» Exercise input:
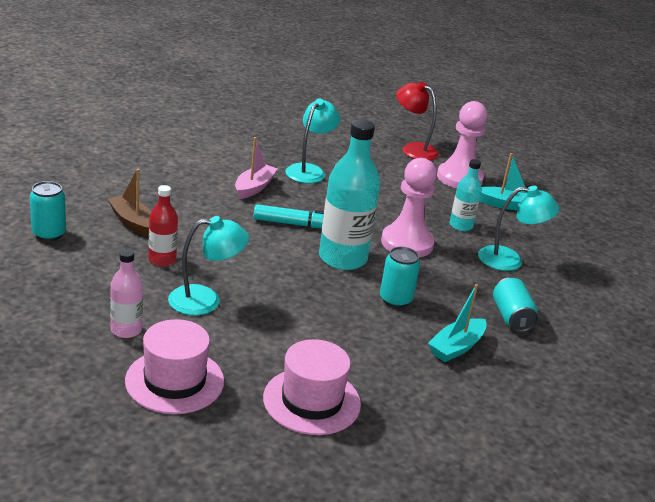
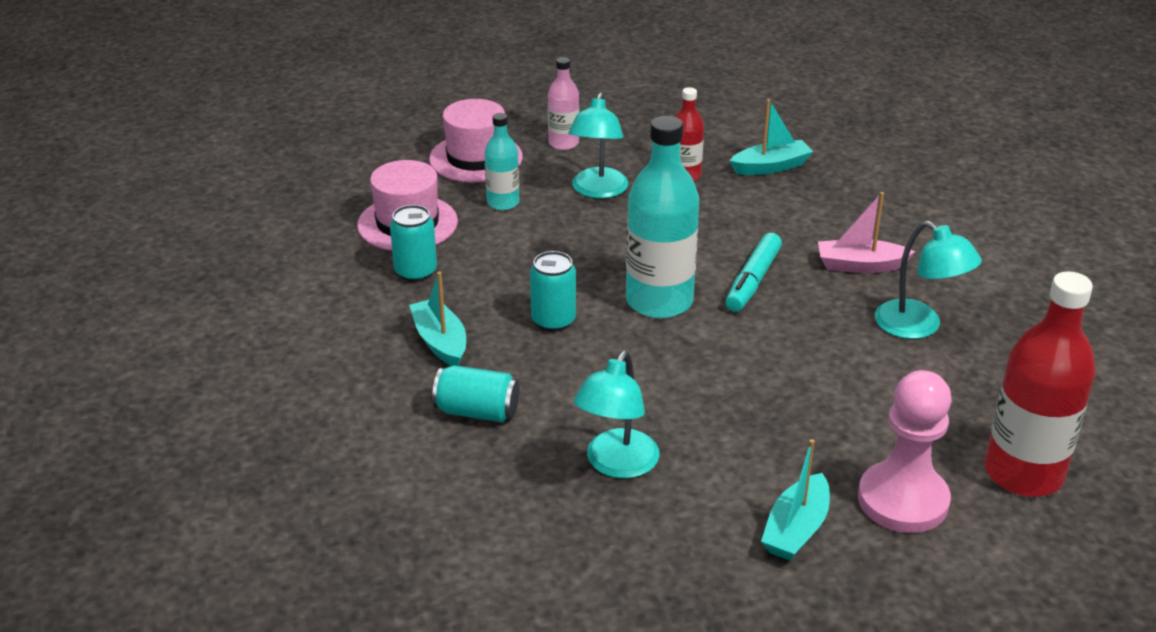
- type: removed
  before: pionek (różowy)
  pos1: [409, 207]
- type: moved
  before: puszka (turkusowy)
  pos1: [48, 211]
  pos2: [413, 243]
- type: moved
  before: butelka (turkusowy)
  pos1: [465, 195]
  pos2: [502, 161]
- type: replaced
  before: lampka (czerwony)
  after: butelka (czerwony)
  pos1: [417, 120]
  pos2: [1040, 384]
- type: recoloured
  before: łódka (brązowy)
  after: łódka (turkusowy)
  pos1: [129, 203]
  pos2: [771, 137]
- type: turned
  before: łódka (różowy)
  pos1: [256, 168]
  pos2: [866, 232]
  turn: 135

» Task objective:
Could you work out how many lines of the data above contain the word "łódka"? Give only the number.

» Written response:
3